## EXERCISE DESCRIPTION:
Could you copy every record exactly, leaving the pictures behind?

[Object transformation records]
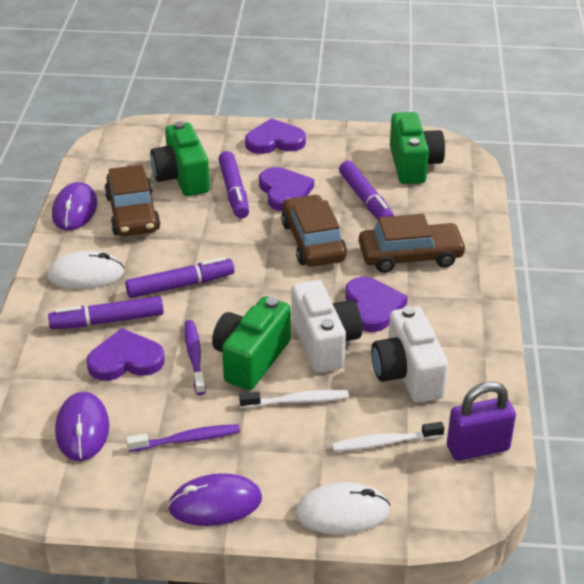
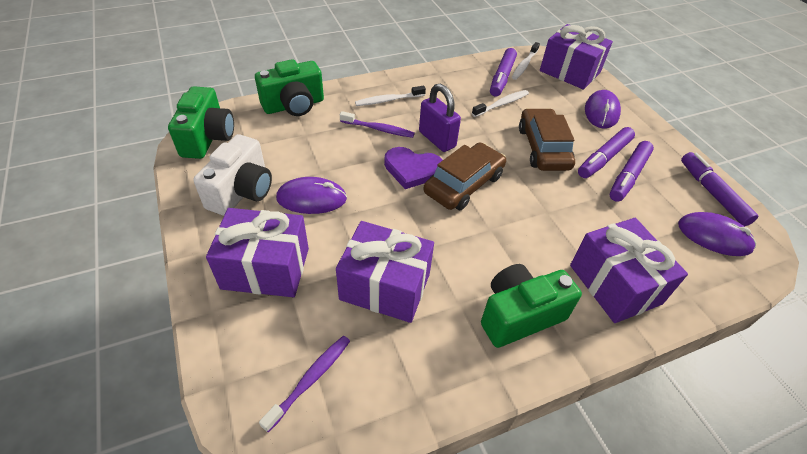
brown car: 3 -> 2
purple gift: 0 -> 4
purple heart: 4 -> 1
white camera: 2 -> 1
white mouse: 2 -> 0
white toothbrush: 2 -> 3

## SOLUTION TO THIS EXERCISE:
brown car: 3 -> 2
purple gift: 0 -> 4
purple heart: 4 -> 1
white camera: 2 -> 1
white mouse: 2 -> 0
white toothbrush: 2 -> 3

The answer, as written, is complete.